Lines from the opening of the material through the line containing "grey key [243,306,276,345]" must be duplicated word for word. Pictures are not.

((

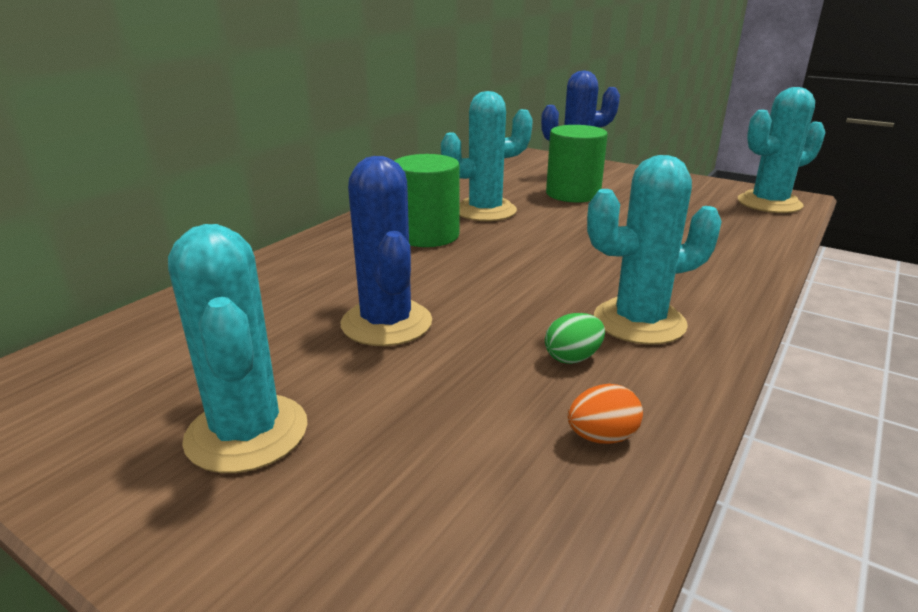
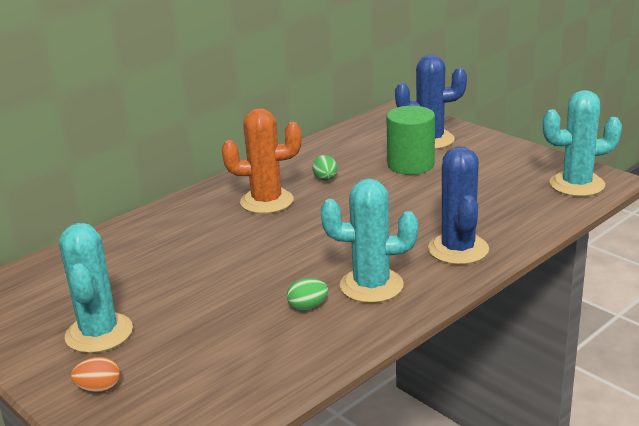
camera: 15 degrees right, 0 degrees up
blue cactus [341,156,432,346] -> blue cactus moved to [428,146,489,265]
green cylinder [394,154,459,247] -> orange cactus [222,108,301,214]
turquoise cactus [441,91,533,221] -> green egg [312,155,337,181]
orange egg [568,384,643,444] -> orange egg moved to [71,357,120,393]

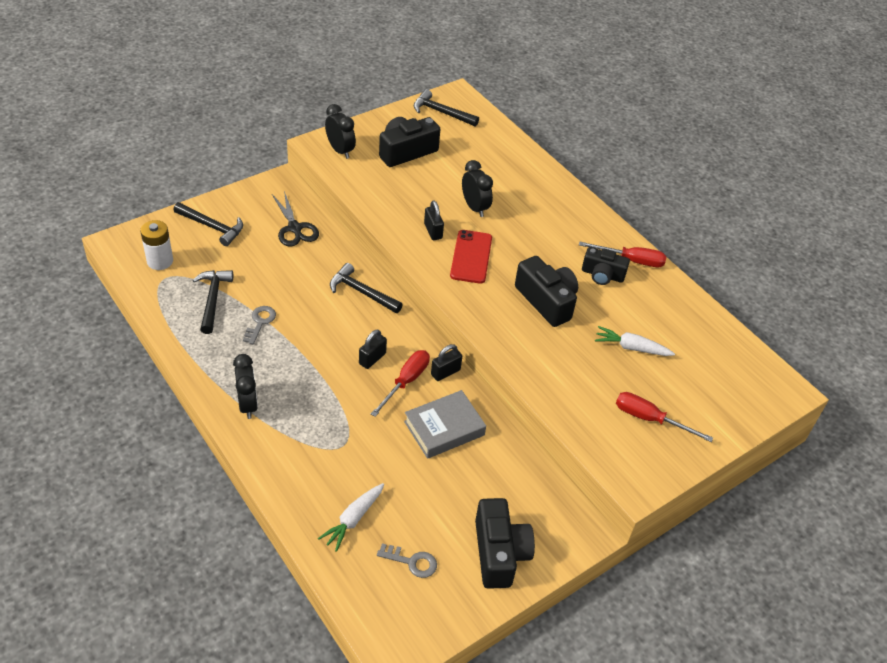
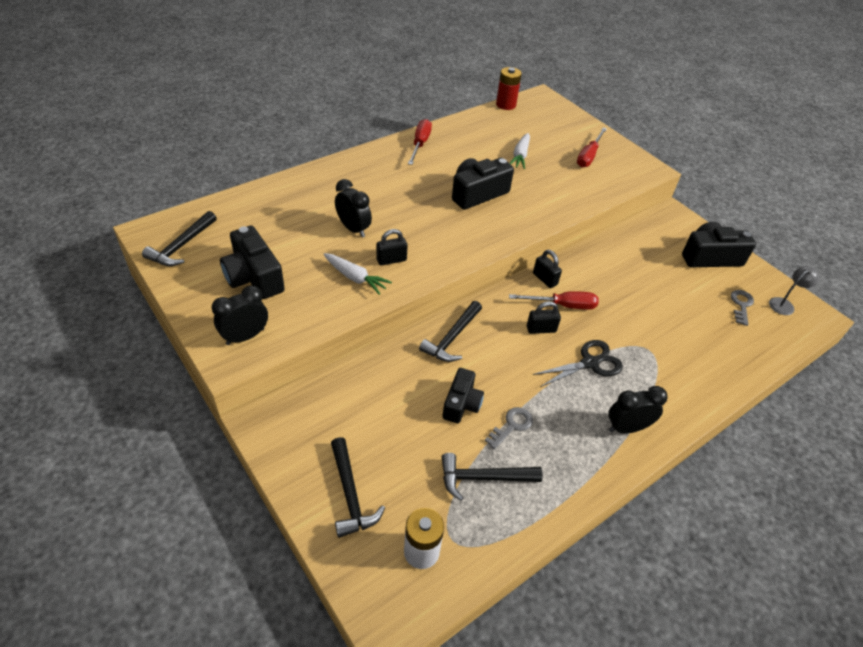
camera: 90 degrees left, 0 degrees up
black hammer [173,202,243,246] -> black hammer turned 135 degrees clockwise [331,437,385,538]
grey key [243,306,276,345] -> grey key turned 120 degrees clockwise [485,407,533,449]
black scissors [272,191,319,247] -> black scissors moved to [532,340,623,387]
white carrot [318,483,384,552] -> white carrot moved to [323,253,392,295]
black padlock [359,330,387,369] -> black padlock turned 45 degrees counterclockwise [527,301,561,334]
red screwdriver [371,350,430,417] -> red screwdriver turned 150 degrees clockwise [509,291,599,310]
grey book [404,390,486,459] -> none
red phone [450,230,492,284] -> none
black clock [462,160,493,217] -> black clock turned 75 degrees clockwise [335,179,372,238]
black camera [582,247,630,285] -> black camera moved to [443,368,484,423]
none -> red battery [496,67,522,110]
none -> grey lamp [769,266,819,315]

))

Response to this exercise:
camera: 15 degrees right, 0 degrees up
blue cactus [341,156,432,346] -> blue cactus moved to [428,146,489,265]
green cylinder [394,154,459,247] -> orange cactus [222,108,301,214]
turquoise cactus [441,91,533,221] -> green egg [312,155,337,181]
orange egg [568,384,643,444] -> orange egg moved to [71,357,120,393]

camera: 90 degrees left, 0 degrees up
black hammer [173,202,243,246] -> black hammer turned 135 degrees clockwise [331,437,385,538]
grey key [243,306,276,345] -> grey key turned 120 degrees clockwise [485,407,533,449]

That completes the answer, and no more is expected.